§ **Exercise instructions**: From the line holding "(479, 139) = (499, 242): black" through the line holding "camera: 85 degrees right, 10 degrees down" below, write out every line exactly; include both of those lines and drop the pictures.

§ **Task material**:
——

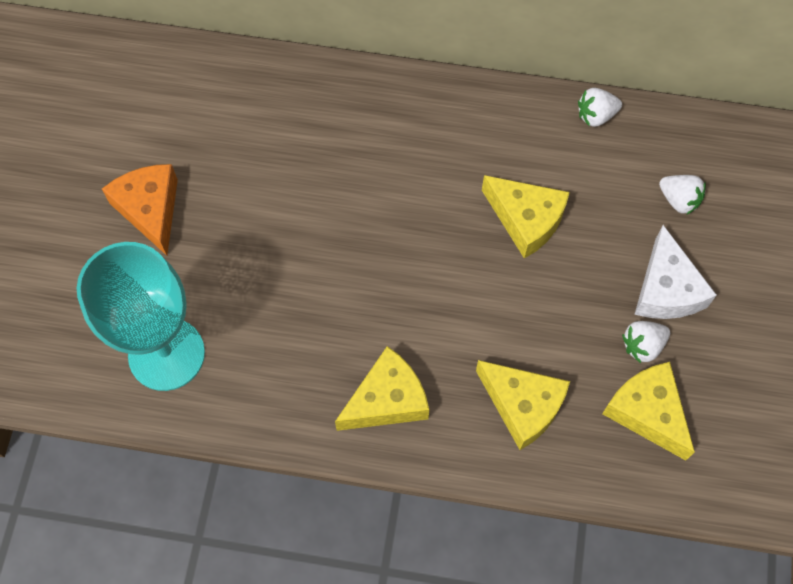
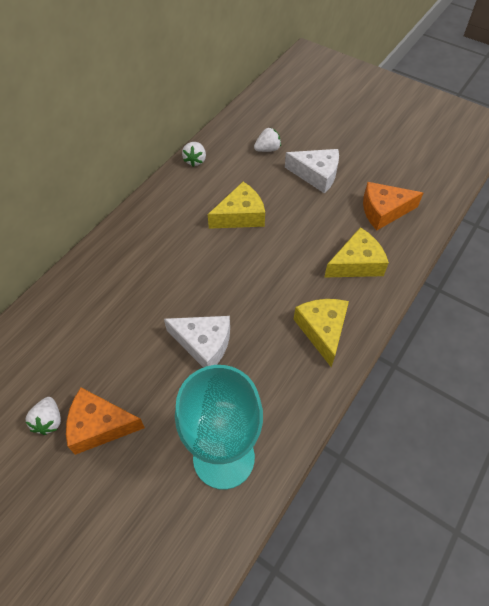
camera: 65 degrees left, 10 degrees down
(300, 267) = (204, 344): none -> white cheese
(642, 346) = (344, 197): white strawberry -> white strawberry (49, 421)
(647, 412) = (383, 211): yellow cheese -> orange cheese

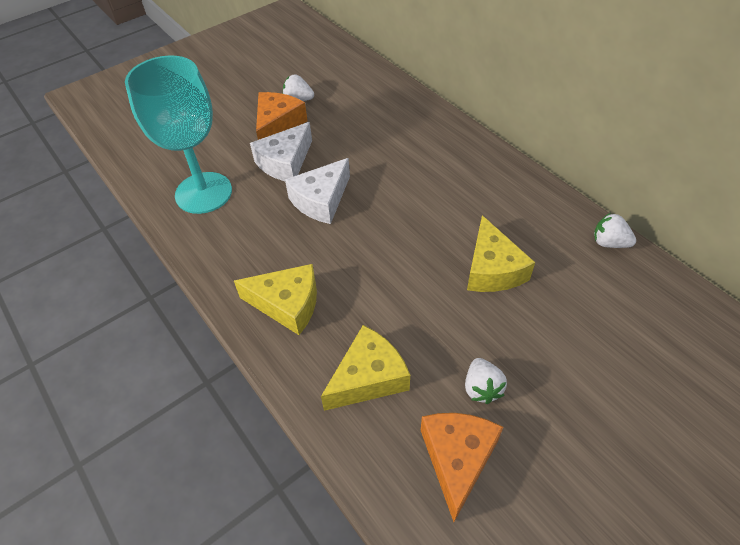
camera: 110 degrees right, 5 degrees down
(267, 149) = (628, 335): white strawberry -> white strawberry (481, 388)
(316, 175) = (559, 386): white cheese -> white cheese (285, 162)
(356, 263) = (368, 377): yellow cheese -> yellow cheese turned 120 degrees counterclockwise

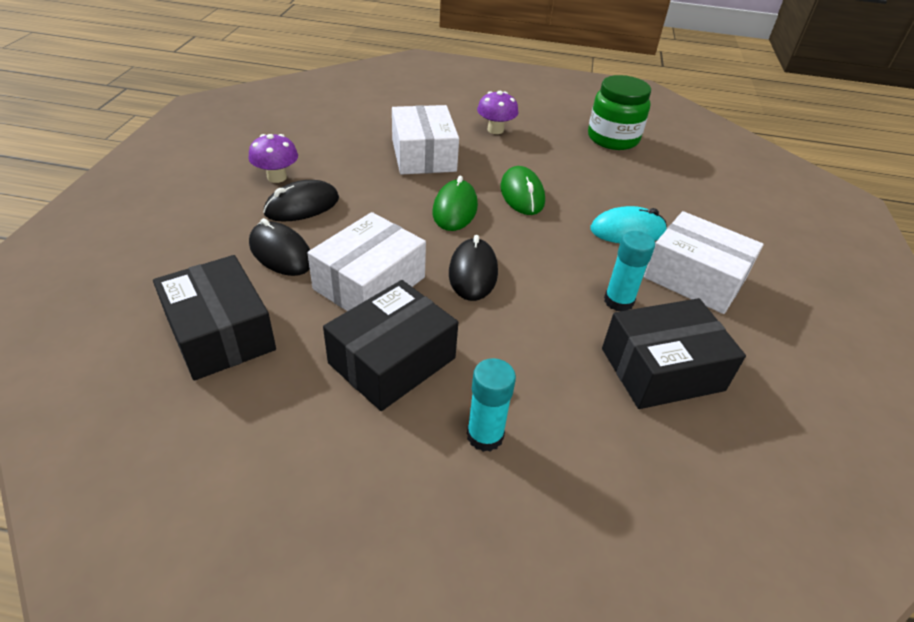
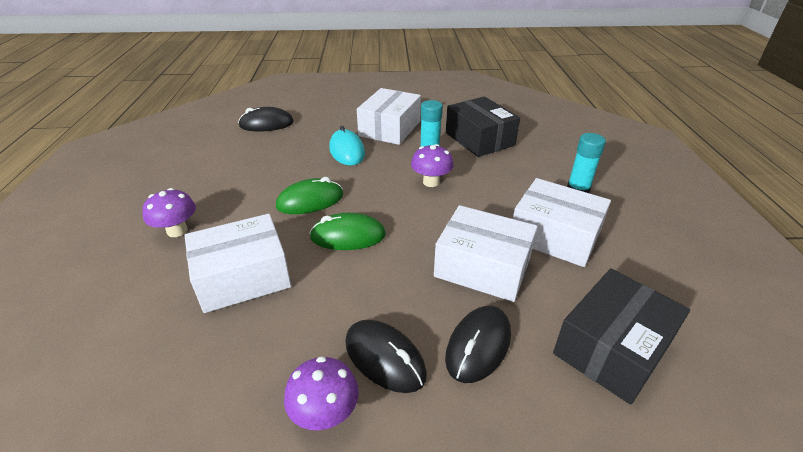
camera: 100 degrees left, 5 degrees down
(392, 360) = (554, 236): black box -> white box
(473, 273) = (435, 213): black mouse -> black mouse (266, 124)
(540, 285) = (431, 182): none -> purple mushroom
(613, 138) = (198, 160): green jar -> none

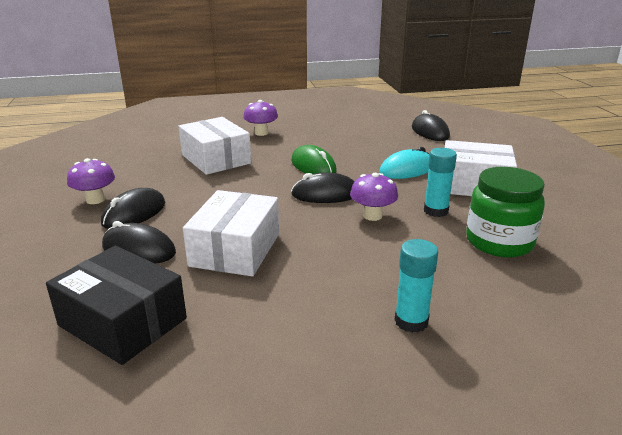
camera: 80 degrees right, 10 degrees down
(348, 236) = (268, 186): green mouse -> none
(381, 201) = (325, 194): none -> black mouse
(479, 139) = (499, 242): black box -> green jar
(554, 236) = (296, 295): white box -> none

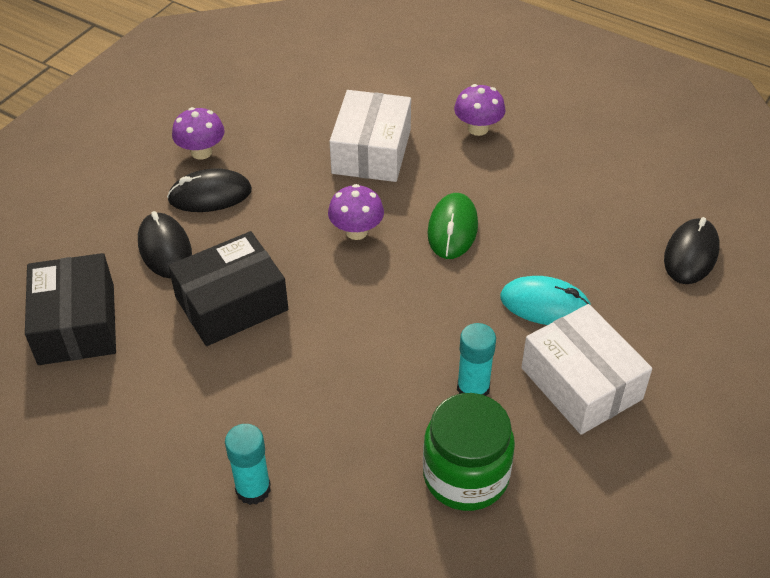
camera: 45 degrees right, 20 degrees up
(235, 249) = (231, 303): white box -> black box
(325, 194) = (402, 284): black mouse -> none
(372, 216) = (401, 348): purple mushroom -> purple mushroom (356, 231)

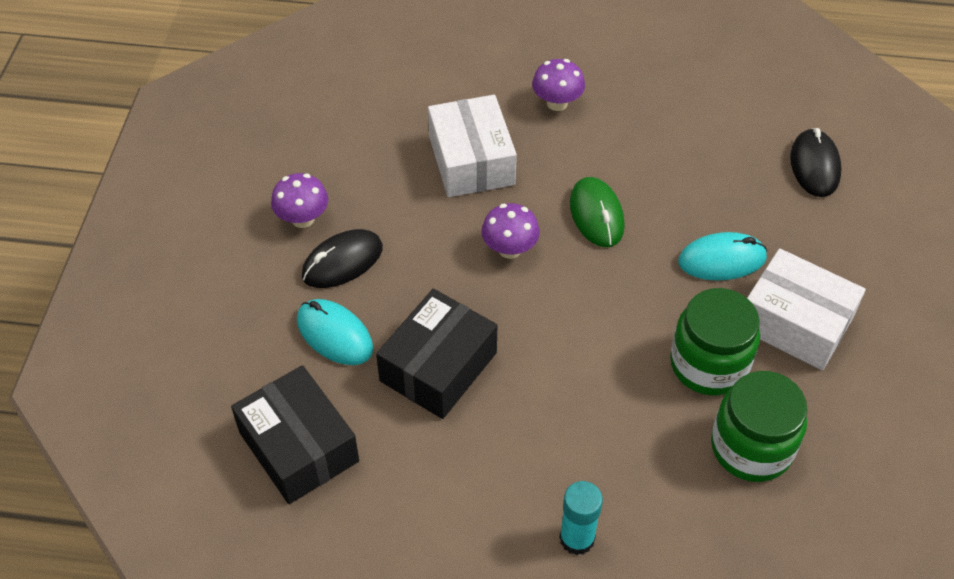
camera: 25 degrees left, 5 degrees up
(165, 248) = (334, 335): black mouse -> turquoise mouse
(473, 389) = (709, 364): turquoise glue stick -> green jar

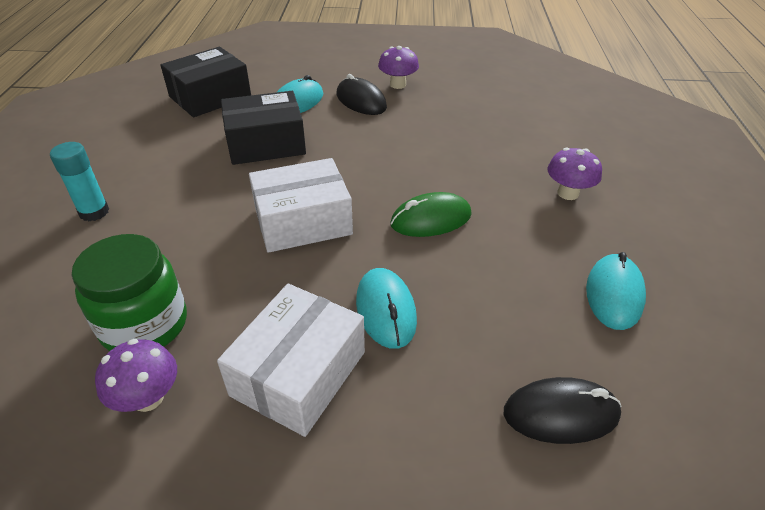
camera: 85 degrees right, 10 degrees down
(438, 366) = (266, 143): black box -> black box turned 45 degrees counterclockwise
(471, 161) = (476, 149): white box -> white box (303, 221)
(509, 249) = (382, 171): purple mushroom -> purple mushroom (148, 398)
(695, 106) = (614, 294): none -> turquoise mouse
(709, 364) = (249, 295): green jar -> none

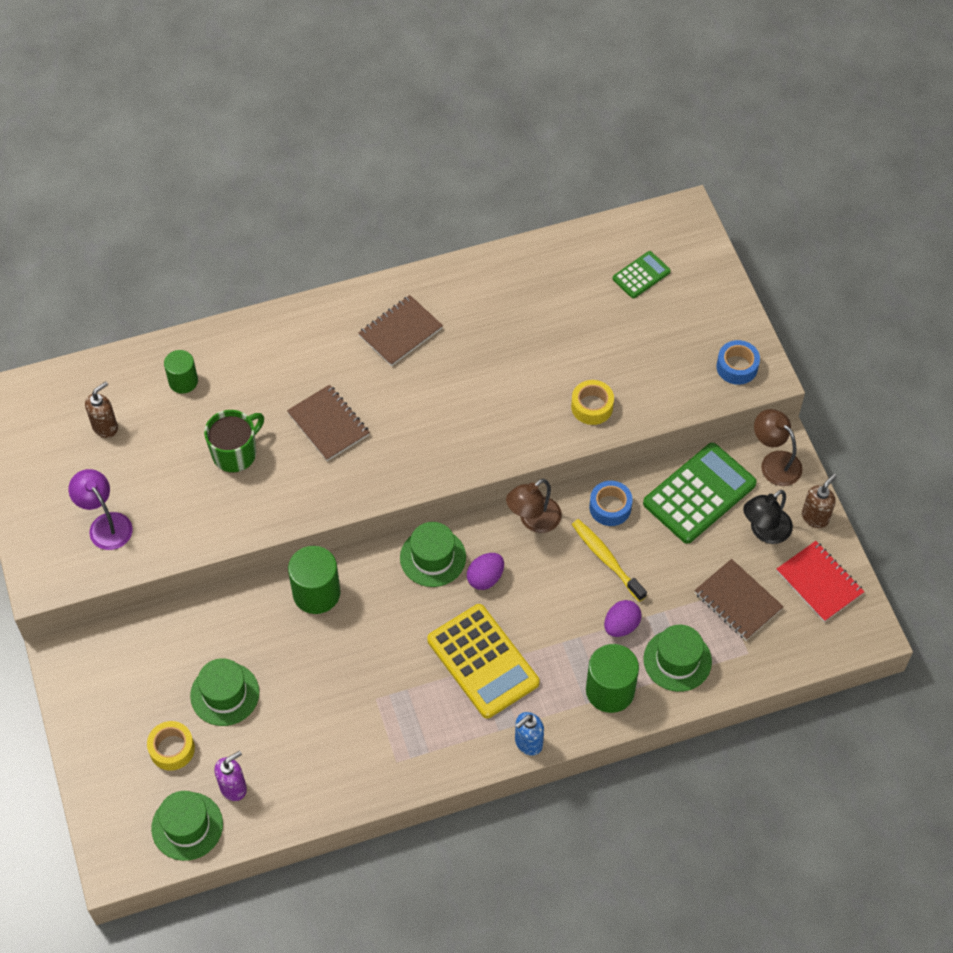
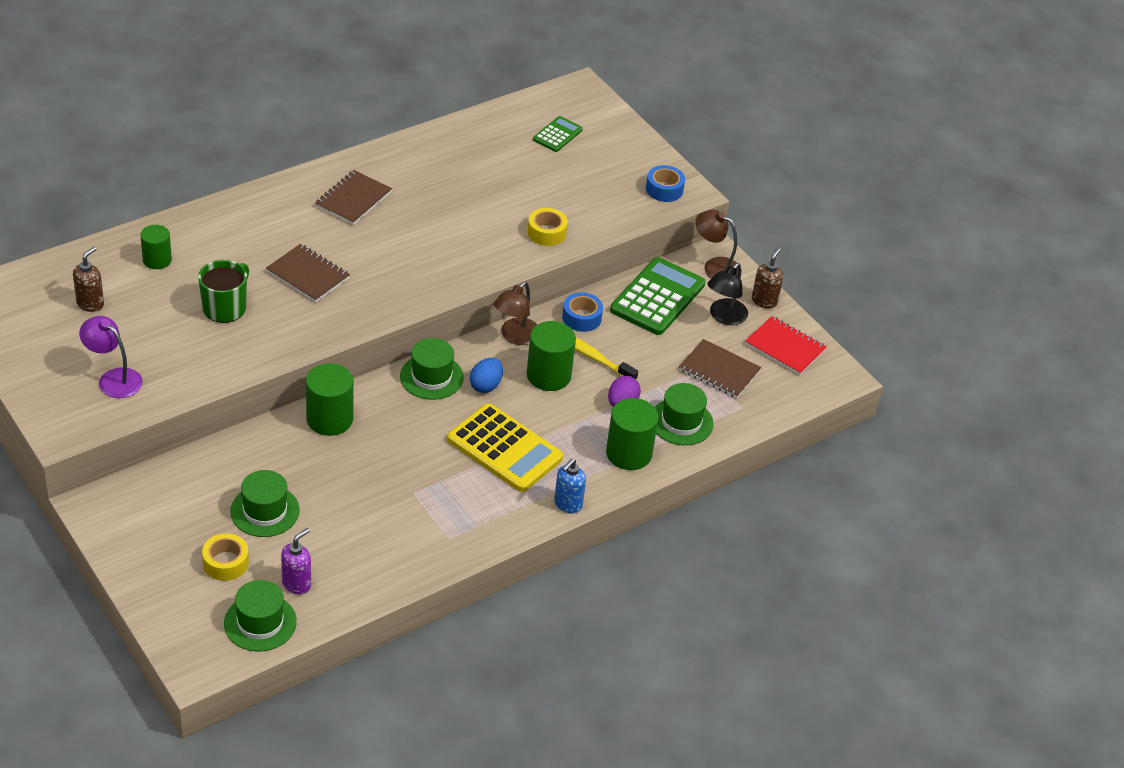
camera: 20 degrees left, 15 degrees down
(485, 578) = (486, 385): purple egg -> blue egg
(554, 576) = (548, 375): none -> green cylinder

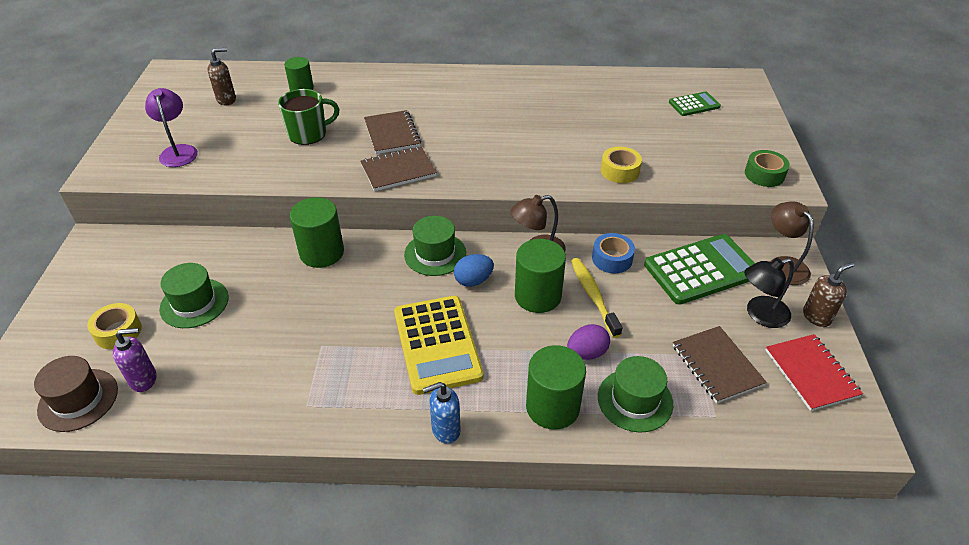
camera: 40 degrees right, 0 degrees up
(260, 622) = (78, 400): green hat -> brown hat
(353, 199) = (481, 96): brown notebook -> brown notebook (398, 170)
(664, 189) = (764, 174): blue tape -> green tape

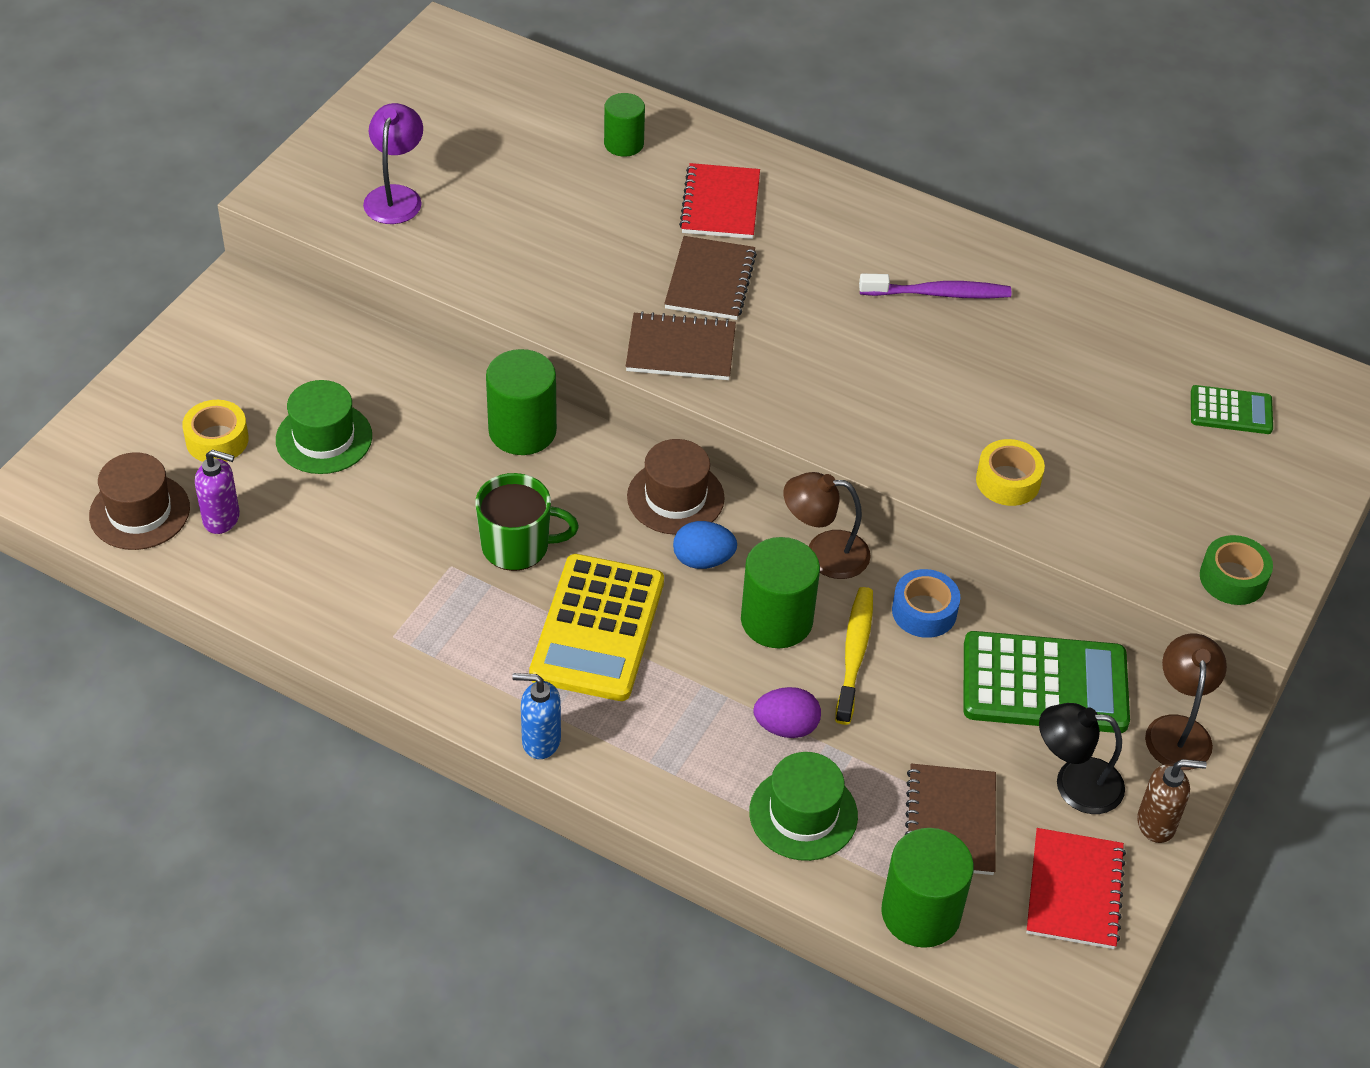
camera: 25 degrees right, 5 degrees up
(227, 100) = (504, 125): brown soap dispenser -> none
(308, 134) = (589, 234): green mug -> green mug (517, 546)
(373, 99) = (720, 204): none -> red notebook
(435, 254) = (675, 497): green hat -> brown hat
(516, 102) = (938, 294): none -> purple toothbrush
(552, 407) = (691, 774): green cylinder -> green cylinder (920, 913)

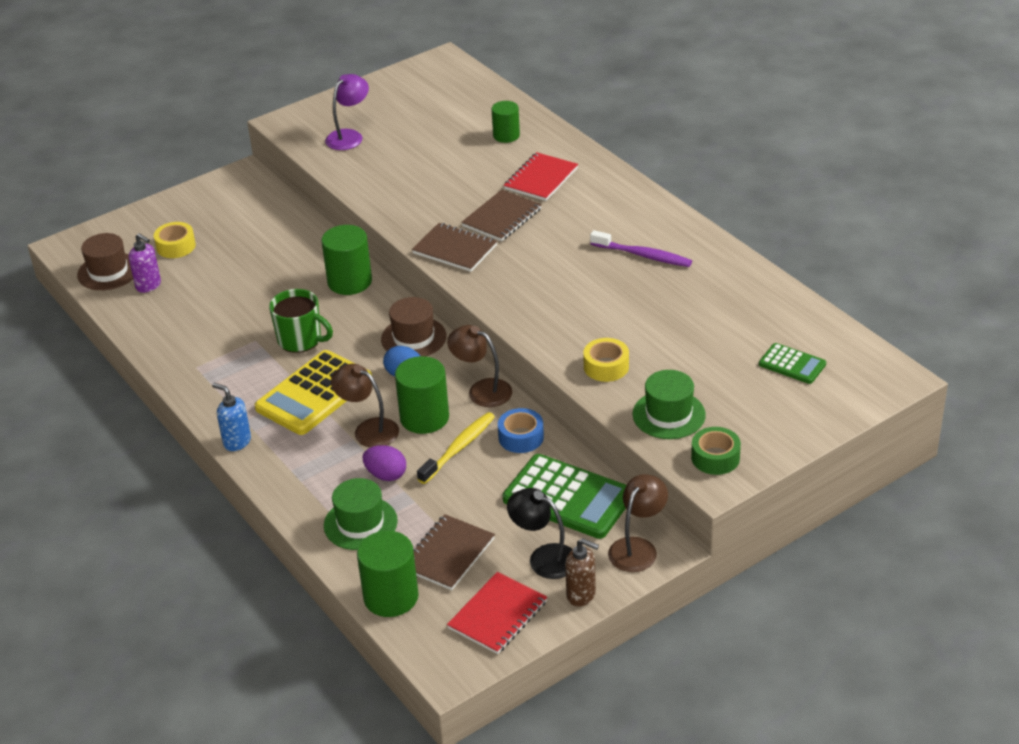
camera: 30 degrees right, 10 degrees down
(324, 438) = (234, 259): green hat -> green hat (669, 415)
(713, 663) = (368, 429): none -> brown lamp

——

§ **Solution for this task**:
(479, 139) = (499, 242): black box -> green jar
(554, 236) = (296, 295): white box -> none

camera: 45 degrees right, 20 degrees up
(235, 249) = (231, 303): white box -> black box
(325, 194) = (402, 284): black mouse -> none
(372, 216) = (401, 348): purple mushroom -> purple mushroom (356, 231)

camera: 25 degrees left, 5 degrees up
(165, 248) = (334, 335): black mouse -> turquoise mouse
(473, 389) = (709, 364): turquoise glue stick -> green jar

camera: 85 degrees right, 10 degrees down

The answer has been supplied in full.